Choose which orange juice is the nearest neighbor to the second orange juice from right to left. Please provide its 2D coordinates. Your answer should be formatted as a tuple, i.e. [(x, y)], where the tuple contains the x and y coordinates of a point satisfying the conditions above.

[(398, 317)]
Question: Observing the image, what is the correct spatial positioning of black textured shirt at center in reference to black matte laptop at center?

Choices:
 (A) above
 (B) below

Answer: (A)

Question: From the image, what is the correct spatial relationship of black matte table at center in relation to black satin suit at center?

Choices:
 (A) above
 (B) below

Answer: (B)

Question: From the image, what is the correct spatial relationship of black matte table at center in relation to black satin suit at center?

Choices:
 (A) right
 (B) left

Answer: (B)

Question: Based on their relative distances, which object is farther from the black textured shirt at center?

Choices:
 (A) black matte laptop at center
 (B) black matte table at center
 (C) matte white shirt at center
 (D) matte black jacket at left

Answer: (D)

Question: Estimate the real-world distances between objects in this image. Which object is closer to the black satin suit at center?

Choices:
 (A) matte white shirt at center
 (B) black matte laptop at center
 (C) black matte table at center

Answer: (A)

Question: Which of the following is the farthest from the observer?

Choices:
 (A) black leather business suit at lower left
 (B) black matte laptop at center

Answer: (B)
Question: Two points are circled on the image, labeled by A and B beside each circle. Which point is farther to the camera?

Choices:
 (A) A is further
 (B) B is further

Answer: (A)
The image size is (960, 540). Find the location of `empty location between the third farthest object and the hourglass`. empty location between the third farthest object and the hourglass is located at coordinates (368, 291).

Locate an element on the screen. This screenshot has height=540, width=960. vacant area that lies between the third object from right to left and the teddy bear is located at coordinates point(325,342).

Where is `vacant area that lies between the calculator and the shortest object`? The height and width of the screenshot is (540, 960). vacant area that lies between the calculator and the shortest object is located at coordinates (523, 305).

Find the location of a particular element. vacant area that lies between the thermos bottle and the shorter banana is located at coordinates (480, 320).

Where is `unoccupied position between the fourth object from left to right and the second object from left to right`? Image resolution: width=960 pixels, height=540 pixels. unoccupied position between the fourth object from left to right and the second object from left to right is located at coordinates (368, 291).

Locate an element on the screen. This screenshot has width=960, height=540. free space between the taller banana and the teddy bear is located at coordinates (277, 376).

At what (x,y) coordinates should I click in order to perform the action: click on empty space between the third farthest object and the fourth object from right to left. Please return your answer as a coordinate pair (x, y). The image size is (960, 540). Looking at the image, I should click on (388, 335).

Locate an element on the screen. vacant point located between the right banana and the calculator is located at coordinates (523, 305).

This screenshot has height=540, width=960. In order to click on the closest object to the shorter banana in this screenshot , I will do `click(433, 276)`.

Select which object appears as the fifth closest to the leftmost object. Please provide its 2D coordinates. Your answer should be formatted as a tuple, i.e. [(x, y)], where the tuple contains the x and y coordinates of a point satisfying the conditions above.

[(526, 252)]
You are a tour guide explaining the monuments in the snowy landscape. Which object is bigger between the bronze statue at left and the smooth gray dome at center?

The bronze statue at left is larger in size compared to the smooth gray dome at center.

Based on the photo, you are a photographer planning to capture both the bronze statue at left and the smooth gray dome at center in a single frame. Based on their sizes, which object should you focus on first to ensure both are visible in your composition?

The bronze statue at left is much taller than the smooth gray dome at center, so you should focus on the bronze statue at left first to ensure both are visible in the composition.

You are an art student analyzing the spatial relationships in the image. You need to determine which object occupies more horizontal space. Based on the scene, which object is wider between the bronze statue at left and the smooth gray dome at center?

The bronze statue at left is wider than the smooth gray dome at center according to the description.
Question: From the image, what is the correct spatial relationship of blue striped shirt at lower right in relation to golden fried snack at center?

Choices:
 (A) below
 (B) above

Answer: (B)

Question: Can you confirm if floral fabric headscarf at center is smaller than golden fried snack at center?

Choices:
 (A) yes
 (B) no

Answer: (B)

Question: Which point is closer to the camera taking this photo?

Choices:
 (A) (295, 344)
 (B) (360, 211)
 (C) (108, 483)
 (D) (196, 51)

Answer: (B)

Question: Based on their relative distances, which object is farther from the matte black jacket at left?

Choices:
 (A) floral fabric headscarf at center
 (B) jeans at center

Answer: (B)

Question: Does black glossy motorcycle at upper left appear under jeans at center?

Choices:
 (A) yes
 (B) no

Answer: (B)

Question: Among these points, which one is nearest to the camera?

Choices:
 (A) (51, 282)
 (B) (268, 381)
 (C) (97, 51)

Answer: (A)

_ _ _ _ _

Aim of the exercise: Reproduce the lines above without any changes.

Response to this task:
Choose which orange juice is the nearest neighbor to the second orange juice from right to left. Please provide its 2D coordinates. Your answer should be formatted as a tuple, i.e. [(x, y)], where the tuple contains the x and y coordinates of a point satisfying the conditions above.

[(398, 317)]
Question: Observing the image, what is the correct spatial positioning of black textured shirt at center in reference to black matte laptop at center?

Choices:
 (A) above
 (B) below

Answer: (A)

Question: From the image, what is the correct spatial relationship of black matte table at center in relation to black satin suit at center?

Choices:
 (A) above
 (B) below

Answer: (B)

Question: From the image, what is the correct spatial relationship of black matte table at center in relation to black satin suit at center?

Choices:
 (A) right
 (B) left

Answer: (B)

Question: Based on their relative distances, which object is farther from the black textured shirt at center?

Choices:
 (A) black matte laptop at center
 (B) black matte table at center
 (C) matte white shirt at center
 (D) matte black jacket at left

Answer: (D)

Question: Estimate the real-world distances between objects in this image. Which object is closer to the black satin suit at center?

Choices:
 (A) matte white shirt at center
 (B) black matte laptop at center
 (C) black matte table at center

Answer: (A)

Question: Which of the following is the farthest from the observer?

Choices:
 (A) black leather business suit at lower left
 (B) black matte laptop at center

Answer: (B)
Question: Two points are circled on the image, labeled by A and B beside each circle. Which point is farther to the camera?

Choices:
 (A) A is further
 (B) B is further

Answer: (A)
The image size is (960, 540). Find the location of `empty location between the third farthest object and the hourglass`. empty location between the third farthest object and the hourglass is located at coordinates (368, 291).

Locate an element on the screen. This screenshot has height=540, width=960. vacant area that lies between the third object from right to left and the teddy bear is located at coordinates point(325,342).

Where is `vacant area that lies between the calculator and the shortest object`? The height and width of the screenshot is (540, 960). vacant area that lies between the calculator and the shortest object is located at coordinates (523, 305).

Find the location of a particular element. vacant area that lies between the thermos bottle and the shorter banana is located at coordinates (480, 320).

Where is `unoccupied position between the fourth object from left to right and the second object from left to right`? Image resolution: width=960 pixels, height=540 pixels. unoccupied position between the fourth object from left to right and the second object from left to right is located at coordinates (368, 291).

Locate an element on the screen. This screenshot has width=960, height=540. free space between the taller banana and the teddy bear is located at coordinates (277, 376).

At what (x,y) coordinates should I click in order to perform the action: click on empty space between the third farthest object and the fourth object from right to left. Please return your answer as a coordinate pair (x, y). The image size is (960, 540). Looking at the image, I should click on (388, 335).

Locate an element on the screen. vacant point located between the right banana and the calculator is located at coordinates (523, 305).

This screenshot has height=540, width=960. In order to click on the closest object to the shorter banana in this screenshot , I will do `click(433, 276)`.

Select which object appears as the fifth closest to the leftmost object. Please provide its 2D coordinates. Your answer should be formatted as a tuple, i.e. [(x, y)], where the tuple contains the x and y coordinates of a point satisfying the conditions above.

[(526, 252)]
You are a tour guide explaining the monuments in the snowy landscape. Which object is bigger between the bronze statue at left and the smooth gray dome at center?

The bronze statue at left is larger in size compared to the smooth gray dome at center.

Based on the photo, you are a photographer planning to capture both the bronze statue at left and the smooth gray dome at center in a single frame. Based on their sizes, which object should you focus on first to ensure both are visible in your composition?

The bronze statue at left is much taller than the smooth gray dome at center, so you should focus on the bronze statue at left first to ensure both are visible in the composition.

You are an art student analyzing the spatial relationships in the image. You need to determine which object occupies more horizontal space. Based on the scene, which object is wider between the bronze statue at left and the smooth gray dome at center?

The bronze statue at left is wider than the smooth gray dome at center according to the description.
Question: From the image, what is the correct spatial relationship of blue striped shirt at lower right in relation to golden fried snack at center?

Choices:
 (A) below
 (B) above

Answer: (B)

Question: Can you confirm if floral fabric headscarf at center is smaller than golden fried snack at center?

Choices:
 (A) yes
 (B) no

Answer: (B)

Question: Which point is closer to the camera taking this photo?

Choices:
 (A) (295, 344)
 (B) (360, 211)
 (C) (108, 483)
 (D) (196, 51)

Answer: (B)

Question: Based on their relative distances, which object is farther from the matte black jacket at left?

Choices:
 (A) floral fabric headscarf at center
 (B) jeans at center

Answer: (B)

Question: Does black glossy motorcycle at upper left appear under jeans at center?

Choices:
 (A) yes
 (B) no

Answer: (B)

Question: Among these points, which one is nearest to the camera?

Choices:
 (A) (51, 282)
 (B) (268, 381)
 (C) (97, 51)

Answer: (A)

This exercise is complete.